*** Opening of Dataset records ***

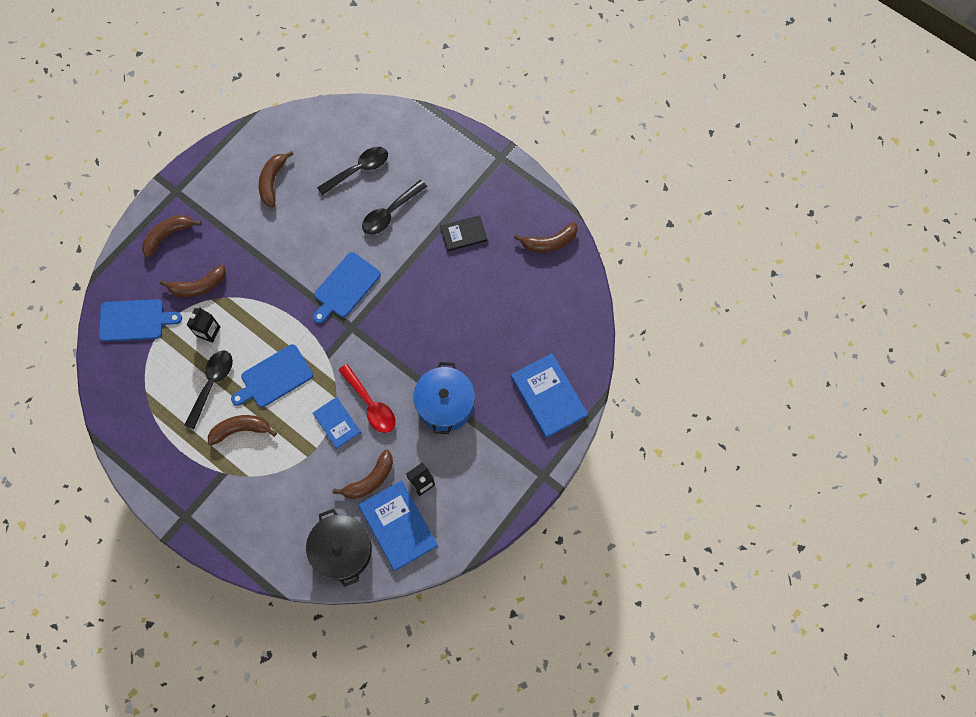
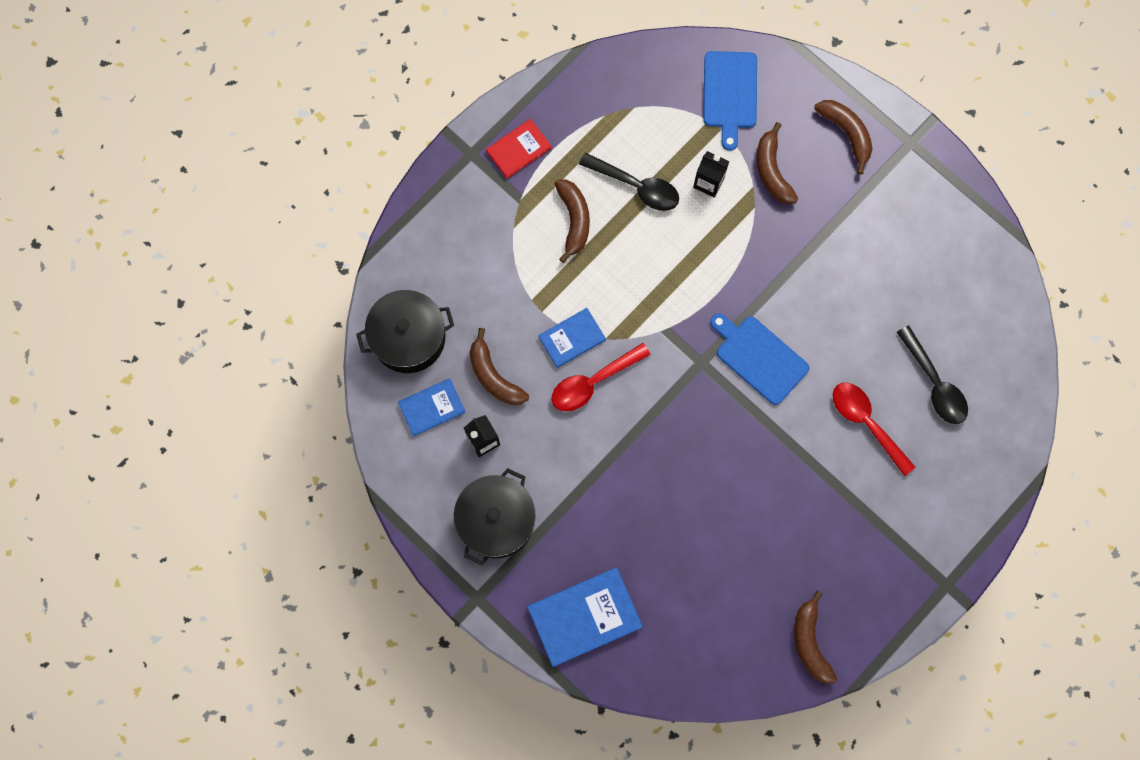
camera: 95 degrees right, 5 degrees up
(181, 478) = (518, 149): none -> red book
(272, 181) = (921, 268): brown banana -> none
(274, 377) = (639, 263): blue cutting board -> none
(390, 213) = (866, 423): black spoon -> red spoon
(398, 526) = (432, 407): blue book -> blue book, size x0.60
(445, 404) = (585, 478): blue pot -> none
(463, 234) = (829, 522): black book -> none
(483, 467) = (496, 520): none -> black pot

*** Close of Dataset records ***

Output each line above exactly. Skip the images.

Expected output —
camera: 95 degrees right, 5 degrees up
(181, 478) = (518, 149): none -> red book
(272, 181) = (921, 268): brown banana -> none
(274, 377) = (639, 263): blue cutting board -> none
(390, 213) = (866, 423): black spoon -> red spoon
(398, 526) = (432, 407): blue book -> blue book, size x0.60
(445, 404) = (585, 478): blue pot -> none
(463, 234) = (829, 522): black book -> none
(483, 467) = (496, 520): none -> black pot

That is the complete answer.